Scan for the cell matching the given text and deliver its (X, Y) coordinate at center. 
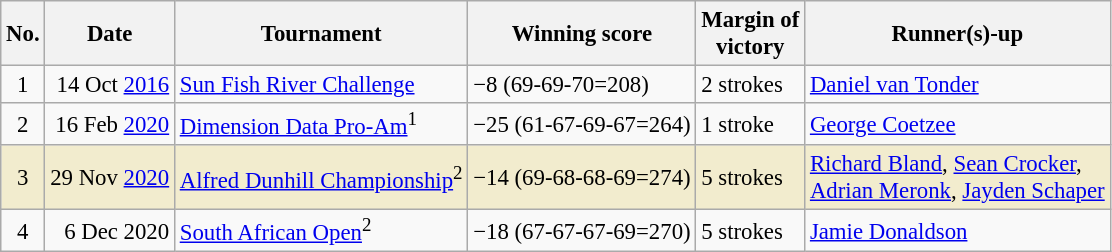
Sun Fish River Challenge (320, 85)
1 stroke (750, 124)
14 Oct 2016 (110, 85)
Date (110, 34)
−25 (61-67-69-67=264) (582, 124)
−18 (67-67-67-69=270) (582, 231)
−14 (69-68-68-69=274) (582, 178)
3 (23, 178)
No. (23, 34)
Runner(s)-up (958, 34)
Richard Bland, Sean Crocker, Adrian Meronk, Jayden Schaper (958, 178)
−8 (69-69-70=208) (582, 85)
Daniel van Tonder (958, 85)
16 Feb 2020 (110, 124)
Winning score (582, 34)
29 Nov 2020 (110, 178)
4 (23, 231)
Jamie Donaldson (958, 231)
Alfred Dunhill Championship2 (320, 178)
Dimension Data Pro-Am1 (320, 124)
6 Dec 2020 (110, 231)
Margin ofvictory (750, 34)
1 (23, 85)
Tournament (320, 34)
South African Open2 (320, 231)
2 strokes (750, 85)
George Coetzee (958, 124)
2 (23, 124)
Search for the cell housing the specified text and yield its [X, Y] center coordinate. 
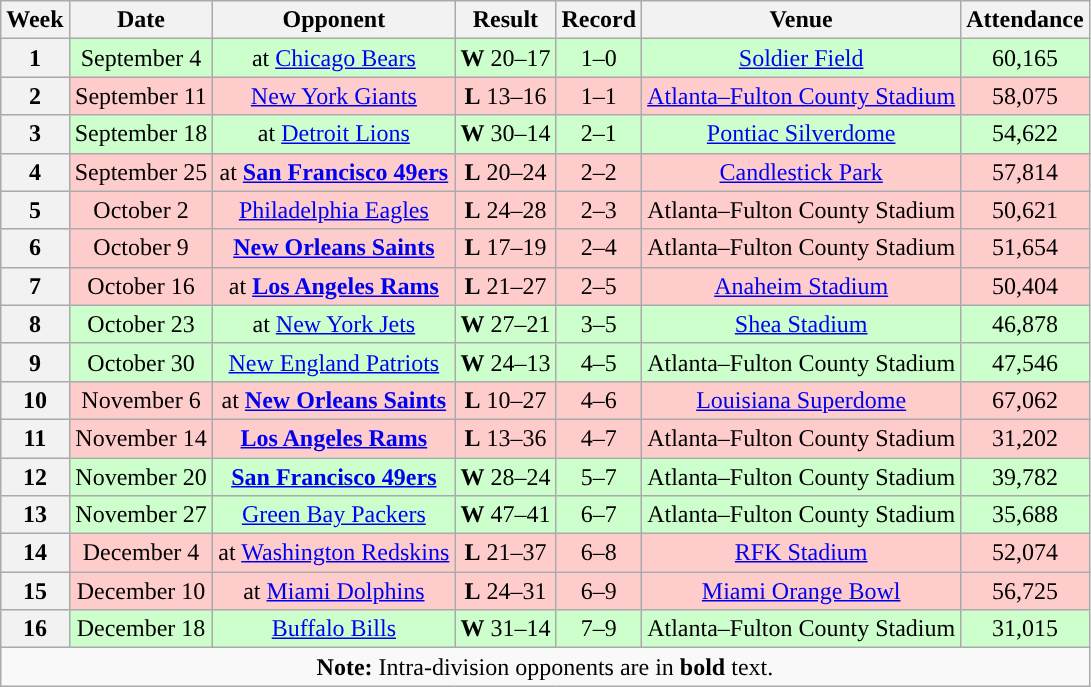
September 25 [141, 172]
4–7 [599, 438]
Miami Orange Bowl [802, 591]
2–4 [599, 248]
4 [35, 172]
at New York Jets [334, 324]
W 24–13 [506, 362]
L 20–24 [506, 172]
Anaheim Stadium [802, 286]
New York Giants [334, 96]
5 [35, 210]
Date [141, 20]
September 18 [141, 134]
6 [35, 248]
3 [35, 134]
Shea Stadium [802, 324]
at Washington Redskins [334, 553]
54,622 [1025, 134]
31,015 [1025, 629]
9 [35, 362]
November 14 [141, 438]
Note: Intra-division opponents are in bold text. [545, 667]
New Orleans Saints [334, 248]
Venue [802, 20]
4–6 [599, 400]
Opponent [334, 20]
W 31–14 [506, 629]
39,782 [1025, 477]
Philadelphia Eagles [334, 210]
W 30–14 [506, 134]
Buffalo Bills [334, 629]
15 [35, 591]
1 [35, 58]
Candlestick Park [802, 172]
L 13–36 [506, 438]
11 [35, 438]
56,725 [1025, 591]
November 20 [141, 477]
14 [35, 553]
Result [506, 20]
12 [35, 477]
50,404 [1025, 286]
L 21–27 [506, 286]
L 10–27 [506, 400]
at Miami Dolphins [334, 591]
50,621 [1025, 210]
Soldier Field [802, 58]
6–7 [599, 515]
September 11 [141, 96]
2–3 [599, 210]
December 4 [141, 553]
13 [35, 515]
L 13–16 [506, 96]
2–1 [599, 134]
W 47–41 [506, 515]
35,688 [1025, 515]
57,814 [1025, 172]
December 10 [141, 591]
2–2 [599, 172]
2 [35, 96]
L 24–28 [506, 210]
6–8 [599, 553]
L 24–31 [506, 591]
at Detroit Lions [334, 134]
October 23 [141, 324]
1–0 [599, 58]
L 21–37 [506, 553]
8 [35, 324]
67,062 [1025, 400]
7 [35, 286]
December 18 [141, 629]
at Los Angeles Rams [334, 286]
November 27 [141, 515]
3–5 [599, 324]
L 17–19 [506, 248]
51,654 [1025, 248]
Record [599, 20]
6–9 [599, 591]
San Francisco 49ers [334, 477]
at San Francisco 49ers [334, 172]
September 4 [141, 58]
10 [35, 400]
58,075 [1025, 96]
W 27–21 [506, 324]
7–9 [599, 629]
RFK Stadium [802, 553]
Louisiana Superdome [802, 400]
W 20–17 [506, 58]
Week [35, 20]
16 [35, 629]
W 28–24 [506, 477]
52,074 [1025, 553]
at Chicago Bears [334, 58]
47,546 [1025, 362]
Green Bay Packers [334, 515]
October 2 [141, 210]
1–1 [599, 96]
October 9 [141, 248]
New England Patriots [334, 362]
46,878 [1025, 324]
31,202 [1025, 438]
at New Orleans Saints [334, 400]
Los Angeles Rams [334, 438]
60,165 [1025, 58]
Attendance [1025, 20]
November 6 [141, 400]
4–5 [599, 362]
2–5 [599, 286]
5–7 [599, 477]
October 30 [141, 362]
Pontiac Silverdome [802, 134]
October 16 [141, 286]
Search for the cell housing the specified text and yield its [x, y] center coordinate. 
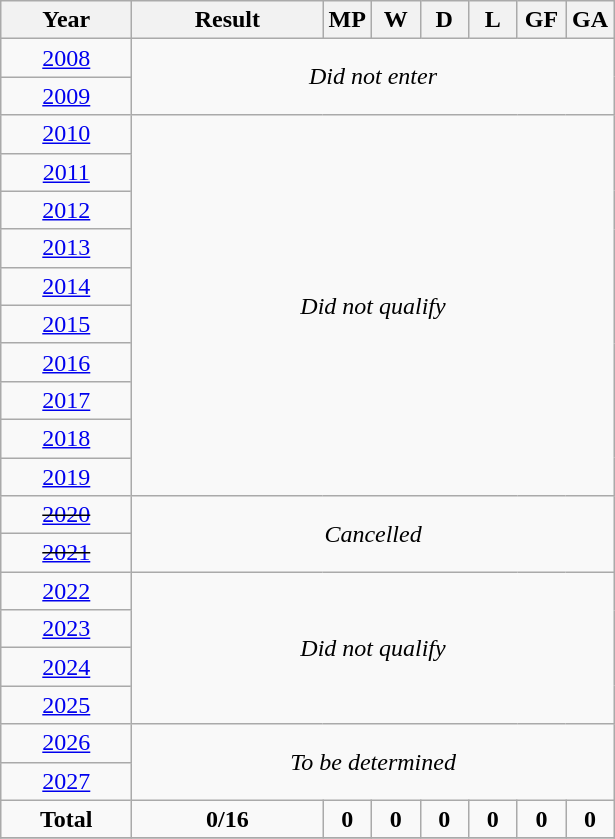
2013 [66, 248]
2019 [66, 477]
2021 [66, 553]
0/16 [228, 819]
GA [590, 20]
2020 [66, 515]
2023 [66, 629]
2025 [66, 705]
2024 [66, 667]
2022 [66, 591]
2015 [66, 324]
2008 [66, 58]
2011 [66, 172]
2009 [66, 96]
L [494, 20]
2012 [66, 210]
To be determined [373, 762]
MP [348, 20]
2017 [66, 400]
Year [66, 20]
GF [542, 20]
2026 [66, 743]
W [396, 20]
2016 [66, 362]
Total [66, 819]
D [444, 20]
2027 [66, 781]
Cancelled [373, 534]
Did not enter [373, 77]
2018 [66, 438]
2010 [66, 134]
2014 [66, 286]
Result [228, 20]
Scan for the cell matching the given text and deliver its [x, y] coordinate at center. 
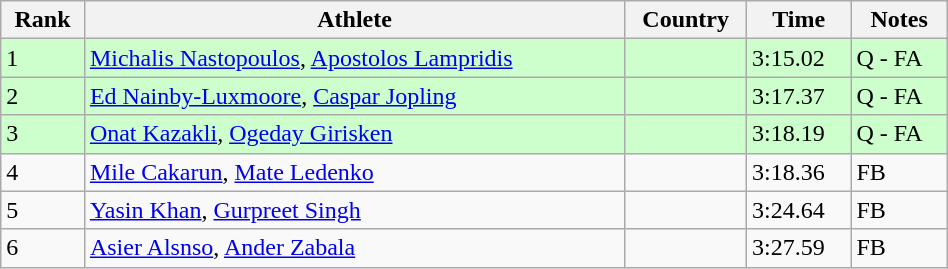
Mile Cakarun, Mate Ledenko [354, 172]
2 [43, 96]
Time [799, 20]
Rank [43, 20]
4 [43, 172]
1 [43, 58]
Asier Alsnso, Ander Zabala [354, 248]
Yasin Khan, Gurpreet Singh [354, 210]
3:18.36 [799, 172]
Notes [899, 20]
3:18.19 [799, 134]
Country [686, 20]
3:24.64 [799, 210]
Ed Nainby-Luxmoore, Caspar Jopling [354, 96]
3:15.02 [799, 58]
3:17.37 [799, 96]
Michalis Nastopoulos, Apostolos Lampridis [354, 58]
3:27.59 [799, 248]
3 [43, 134]
Athlete [354, 20]
Onat Kazakli, Ogeday Girisken [354, 134]
6 [43, 248]
5 [43, 210]
Identify which cell holds the provided text, then report its (X, Y) central coordinate. 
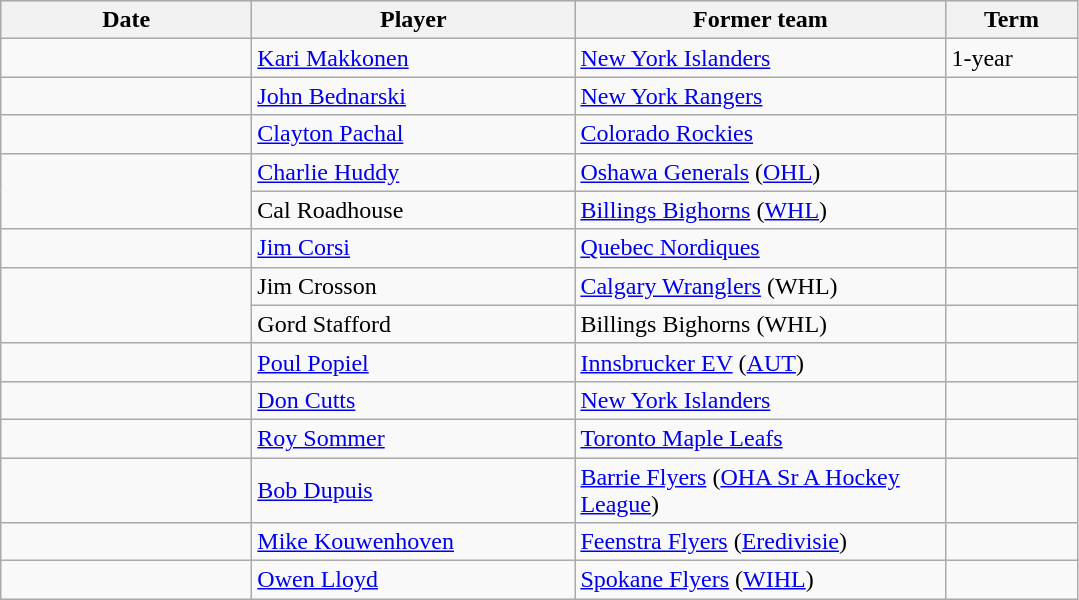
Roy Sommer (414, 438)
Mike Kouwenhoven (414, 542)
Spokane Flyers (WIHL) (760, 580)
Former team (760, 20)
Jim Corsi (414, 248)
Calgary Wranglers (WHL) (760, 286)
Clayton Pachal (414, 134)
New York Rangers (760, 96)
Player (414, 20)
Don Cutts (414, 400)
Feenstra Flyers (Eredivisie) (760, 542)
Toronto Maple Leafs (760, 438)
Cal Roadhouse (414, 210)
1-year (1012, 58)
Kari Makkonen (414, 58)
Owen Lloyd (414, 580)
Quebec Nordiques (760, 248)
Gord Stafford (414, 324)
Barrie Flyers (OHA Sr A Hockey League) (760, 490)
Jim Crosson (414, 286)
Innsbrucker EV (AUT) (760, 362)
Oshawa Generals (OHL) (760, 172)
Date (126, 20)
John Bednarski (414, 96)
Poul Popiel (414, 362)
Bob Dupuis (414, 490)
Colorado Rockies (760, 134)
Charlie Huddy (414, 172)
Term (1012, 20)
Locate the cell with the specified text and output its [X, Y] center coordinate. 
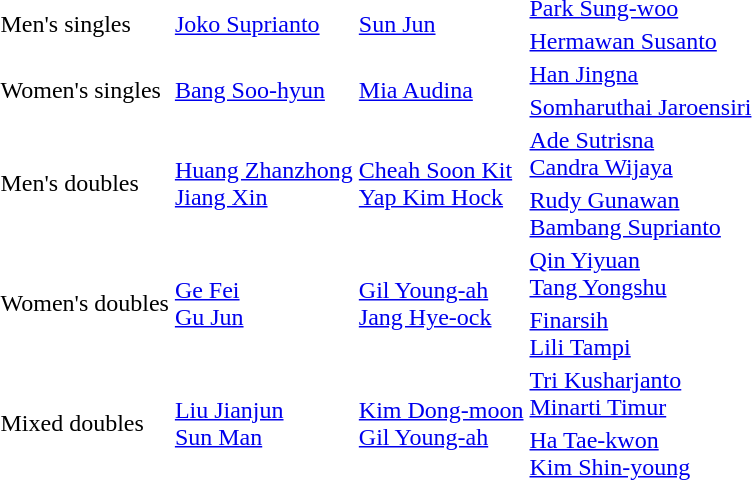
Huang Zhanzhong Jiang Xin [264, 184]
Mia Audina [441, 90]
Gil Young-ah Jang Hye-ock [441, 304]
Bang Soo-hyun [264, 90]
Ge Fei Gu Jun [264, 304]
Cheah Soon Kit Yap Kim Hock [441, 184]
Output the [X, Y] coordinate of the center of the cell containing the given text.  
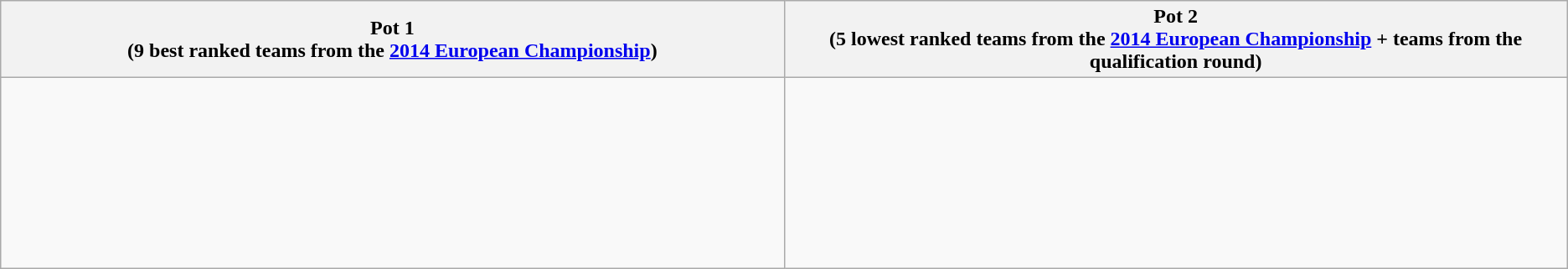
Pot 2 (5 lowest ranked teams from the 2014 European Championship + teams from the qualification round) [1176, 39]
Pot 1 (9 best ranked teams from the 2014 European Championship) [392, 39]
For the text-containing cell, return its midpoint in [X, Y] coordinate format. 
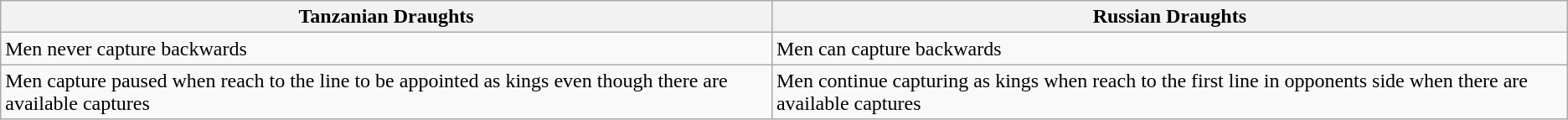
Men capture paused when reach to the line to be appointed as kings even though there are available captures [387, 92]
Men never capture backwards [387, 49]
Men continue capturing as kings when reach to the first line in opponents side when there are available captures [1169, 92]
Tanzanian Draughts [387, 17]
Men can capture backwards [1169, 49]
Russian Draughts [1169, 17]
Identify which cell holds the provided text, then report its (x, y) central coordinate. 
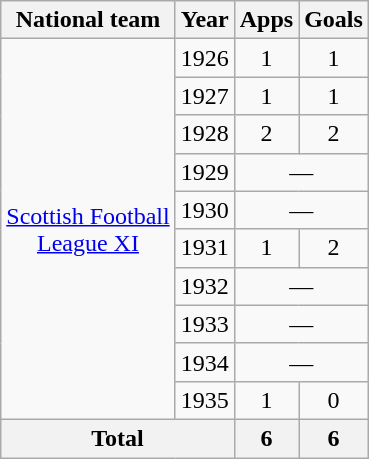
1933 (204, 324)
1928 (204, 134)
1929 (204, 172)
Scottish FootballLeague XI (88, 230)
1927 (204, 96)
1935 (204, 400)
0 (334, 400)
1934 (204, 362)
Apps (266, 20)
1931 (204, 248)
1926 (204, 58)
1930 (204, 210)
1932 (204, 286)
Goals (334, 20)
Year (204, 20)
National team (88, 20)
Total (118, 438)
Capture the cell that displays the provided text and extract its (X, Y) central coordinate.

....

▶ **WRITTEN TASK**
Write out the lines of the material starting at the line that contains "Men capture paused" and ending at the line that contains "Tanzanian Draughts [387, 17]", including both, with nothing changed.

▶ **RESPONSE TO THIS TASK**
Men capture paused when reach to the line to be appointed as kings even though there are available captures [387, 92]
Men never capture backwards [387, 49]
Men continue capturing as kings when reach to the first line in opponents side when there are available captures [1169, 92]
Tanzanian Draughts [387, 17]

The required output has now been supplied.